▶ [Your instructions] Copy the records exactly. Include every line.

▶ [Exercise material]
---

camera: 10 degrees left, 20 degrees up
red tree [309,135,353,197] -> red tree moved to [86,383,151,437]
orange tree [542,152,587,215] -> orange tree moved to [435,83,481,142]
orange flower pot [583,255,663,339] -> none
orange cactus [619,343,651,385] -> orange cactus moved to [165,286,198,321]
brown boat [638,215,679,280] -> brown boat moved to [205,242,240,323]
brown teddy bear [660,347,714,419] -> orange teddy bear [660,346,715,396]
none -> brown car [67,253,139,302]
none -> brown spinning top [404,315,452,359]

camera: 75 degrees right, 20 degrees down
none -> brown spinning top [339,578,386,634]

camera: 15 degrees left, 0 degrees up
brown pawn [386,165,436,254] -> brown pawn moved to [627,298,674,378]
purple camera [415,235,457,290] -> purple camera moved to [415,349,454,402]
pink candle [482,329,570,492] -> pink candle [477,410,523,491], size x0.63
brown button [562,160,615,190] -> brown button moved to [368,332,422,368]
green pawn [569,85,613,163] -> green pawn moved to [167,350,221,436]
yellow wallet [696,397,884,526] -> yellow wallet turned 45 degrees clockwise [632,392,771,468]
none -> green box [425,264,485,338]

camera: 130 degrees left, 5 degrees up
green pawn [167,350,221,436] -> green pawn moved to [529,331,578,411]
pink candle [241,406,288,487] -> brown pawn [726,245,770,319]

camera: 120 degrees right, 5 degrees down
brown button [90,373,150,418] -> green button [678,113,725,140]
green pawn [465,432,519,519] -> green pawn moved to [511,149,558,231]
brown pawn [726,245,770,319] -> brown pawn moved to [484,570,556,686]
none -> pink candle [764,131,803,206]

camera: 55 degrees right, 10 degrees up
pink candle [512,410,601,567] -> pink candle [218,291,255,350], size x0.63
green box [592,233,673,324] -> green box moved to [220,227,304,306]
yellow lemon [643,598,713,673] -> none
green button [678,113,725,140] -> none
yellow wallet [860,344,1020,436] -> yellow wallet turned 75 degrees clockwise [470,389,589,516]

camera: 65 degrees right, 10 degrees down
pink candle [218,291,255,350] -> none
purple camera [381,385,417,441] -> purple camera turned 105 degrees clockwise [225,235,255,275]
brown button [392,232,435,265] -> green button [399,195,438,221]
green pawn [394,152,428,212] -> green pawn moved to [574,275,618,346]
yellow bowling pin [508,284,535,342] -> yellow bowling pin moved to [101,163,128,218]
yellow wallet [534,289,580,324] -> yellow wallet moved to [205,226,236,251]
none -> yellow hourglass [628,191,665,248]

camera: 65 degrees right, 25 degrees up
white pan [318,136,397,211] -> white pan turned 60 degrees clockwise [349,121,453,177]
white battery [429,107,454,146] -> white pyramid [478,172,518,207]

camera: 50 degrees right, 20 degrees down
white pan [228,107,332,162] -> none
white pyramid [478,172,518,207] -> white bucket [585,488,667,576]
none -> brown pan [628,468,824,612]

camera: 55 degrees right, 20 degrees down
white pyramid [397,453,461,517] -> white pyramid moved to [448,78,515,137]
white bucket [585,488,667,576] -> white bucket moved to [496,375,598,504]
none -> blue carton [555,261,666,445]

---

▶ [Answer area]
camera: 10 degrees left, 20 degrees up
red tree [309,135,353,197] -> red tree moved to [86,383,151,437]
orange tree [542,152,587,215] -> orange tree moved to [435,83,481,142]
orange flower pot [583,255,663,339] -> none
orange cactus [619,343,651,385] -> orange cactus moved to [165,286,198,321]
brown boat [638,215,679,280] -> brown boat moved to [205,242,240,323]
brown teddy bear [660,347,714,419] -> orange teddy bear [660,346,715,396]
none -> brown car [67,253,139,302]
none -> brown spinning top [404,315,452,359]

camera: 75 degrees right, 20 degrees down
none -> brown spinning top [339,578,386,634]

camera: 15 degrees left, 0 degrees up
brown pawn [386,165,436,254] -> brown pawn moved to [627,298,674,378]
purple camera [415,235,457,290] -> purple camera moved to [415,349,454,402]
pink candle [482,329,570,492] -> pink candle [477,410,523,491], size x0.63
brown button [562,160,615,190] -> brown button moved to [368,332,422,368]
green pawn [569,85,613,163] -> green pawn moved to [167,350,221,436]
yellow wallet [696,397,884,526] -> yellow wallet turned 45 degrees clockwise [632,392,771,468]
none -> green box [425,264,485,338]

camera: 130 degrees left, 5 degrees up
green pawn [167,350,221,436] -> green pawn moved to [529,331,578,411]
pink candle [241,406,288,487] -> brown pawn [726,245,770,319]

camera: 120 degrees right, 5 degrees down
brown button [90,373,150,418] -> green button [678,113,725,140]
green pawn [465,432,519,519] -> green pawn moved to [511,149,558,231]
brown pawn [726,245,770,319] -> brown pawn moved to [484,570,556,686]
none -> pink candle [764,131,803,206]

camera: 55 degrees right, 10 degrees up
pink candle [512,410,601,567] -> pink candle [218,291,255,350], size x0.63
green box [592,233,673,324] -> green box moved to [220,227,304,306]
yellow lemon [643,598,713,673] -> none
green button [678,113,725,140] -> none
yellow wallet [860,344,1020,436] -> yellow wallet turned 75 degrees clockwise [470,389,589,516]

camera: 65 degrees right, 10 degrees down
pink candle [218,291,255,350] -> none
purple camera [381,385,417,441] -> purple camera turned 105 degrees clockwise [225,235,255,275]
brown button [392,232,435,265] -> green button [399,195,438,221]
green pawn [394,152,428,212] -> green pawn moved to [574,275,618,346]
yellow bowling pin [508,284,535,342] -> yellow bowling pin moved to [101,163,128,218]
yellow wallet [534,289,580,324] -> yellow wallet moved to [205,226,236,251]
none -> yellow hourglass [628,191,665,248]

camera: 65 degrees right, 25 degrees up
white pan [318,136,397,211] -> white pan turned 60 degrees clockwise [349,121,453,177]
white battery [429,107,454,146] -> white pyramid [478,172,518,207]

camera: 50 degrees right, 20 degrees down
white pan [228,107,332,162] -> none
white pyramid [478,172,518,207] -> white bucket [585,488,667,576]
none -> brown pan [628,468,824,612]

camera: 55 degrees right, 20 degrees down
white pyramid [397,453,461,517] -> white pyramid moved to [448,78,515,137]
white bucket [585,488,667,576] -> white bucket moved to [496,375,598,504]
none -> blue carton [555,261,666,445]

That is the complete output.